- _Exercise aim_: Your answer must be the lines from the one containing "C1: 68nF (5V, GND) -> none" through the last line of the records below, copied exactly, with the pictures left out.

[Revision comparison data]
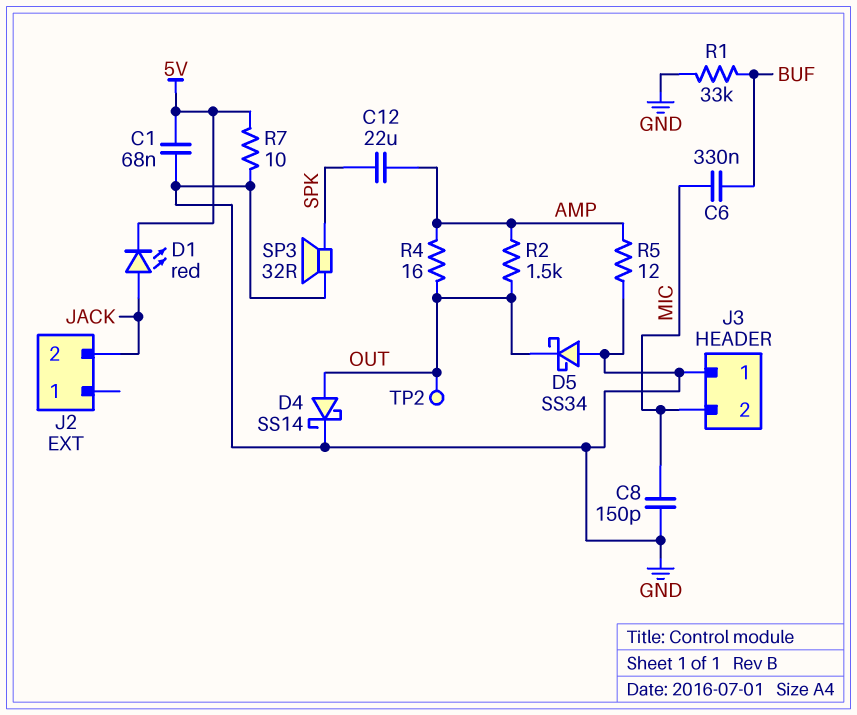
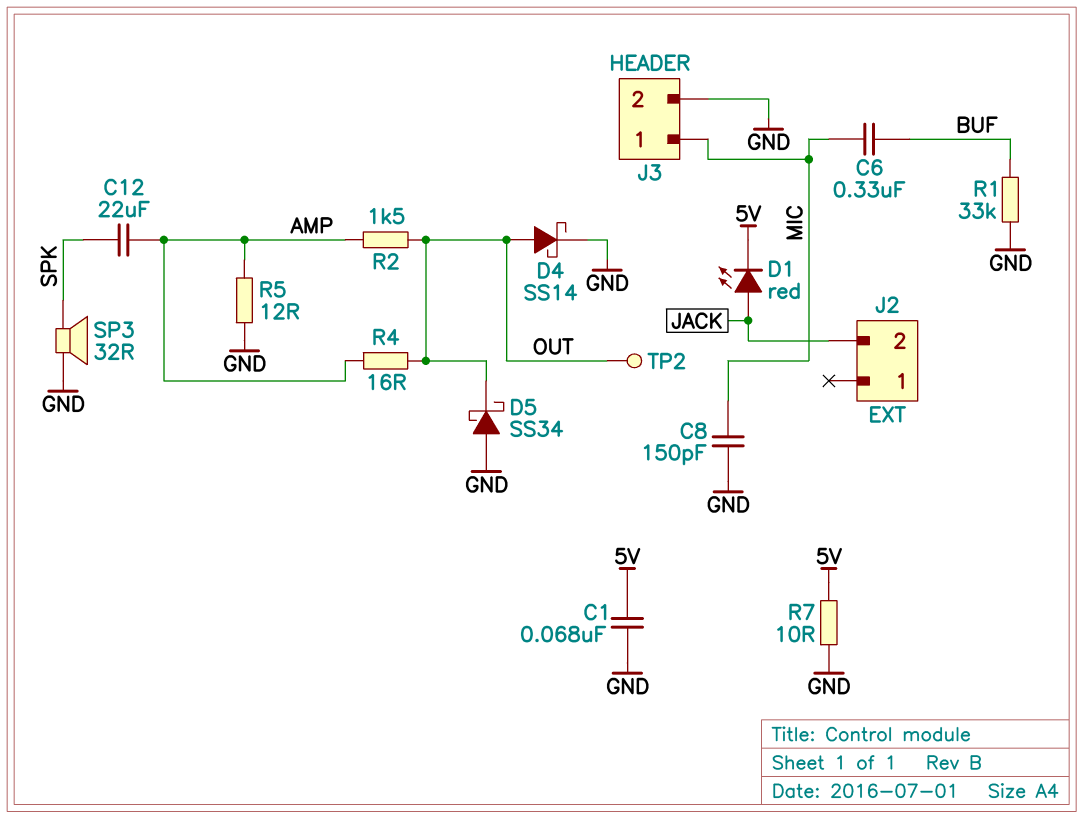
J3 pin 1: GND -> MIC
J3 pin 2: MIC -> GND

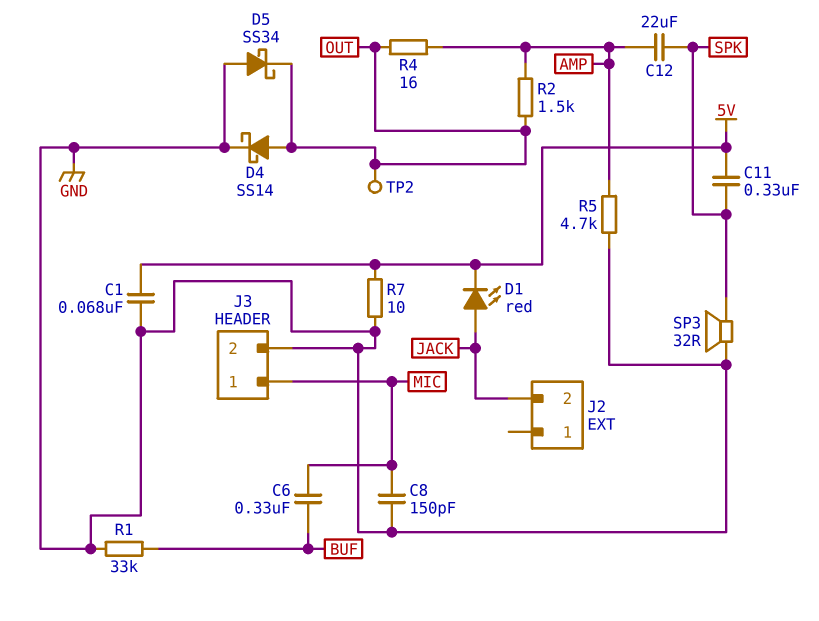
C11: none -> 330nF (5V, SPK)
R5: 12 (AMP, GND) -> 4.7k (AMP, GND)

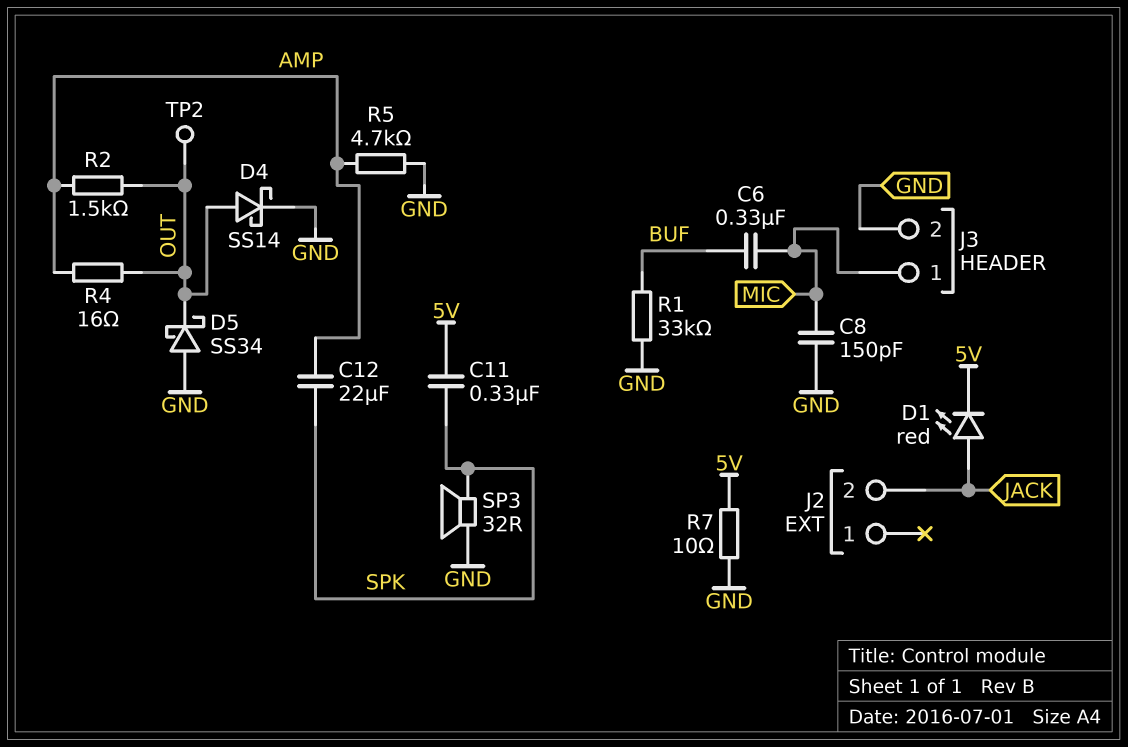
C1: 68nF (5V, GND) -> none

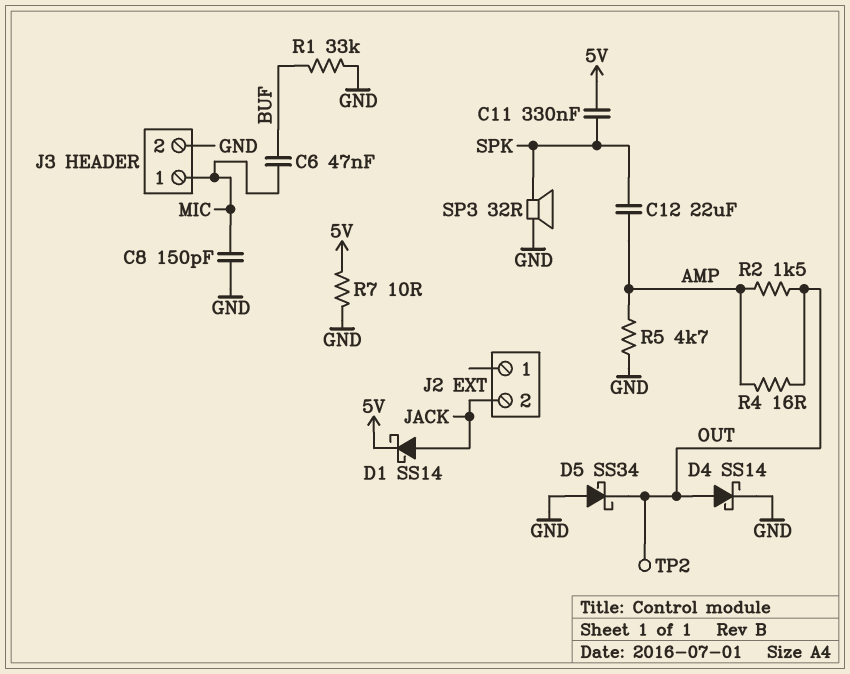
C6: 330nF (BUF, MIC) -> 47nF (BUF, MIC)
D1: LED red (A JACK, K 5V) -> schottky SS14 (A JACK, K 5V)

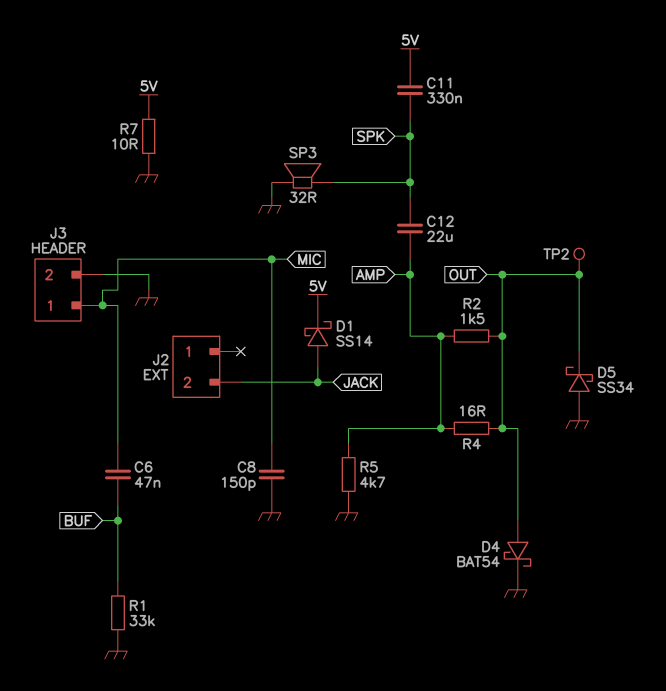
D4: schottky SS14 (A OUT, K GND) -> schottky BAT54 (A OUT, K GND)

- _Solution to the problem_:
C1: 68nF (5V, GND) -> none

C6: 330nF (BUF, MIC) -> 47nF (BUF, MIC)
D1: LED red (A JACK, K 5V) -> schottky SS14 (A JACK, K 5V)

D4: schottky SS14 (A OUT, K GND) -> schottky BAT54 (A OUT, K GND)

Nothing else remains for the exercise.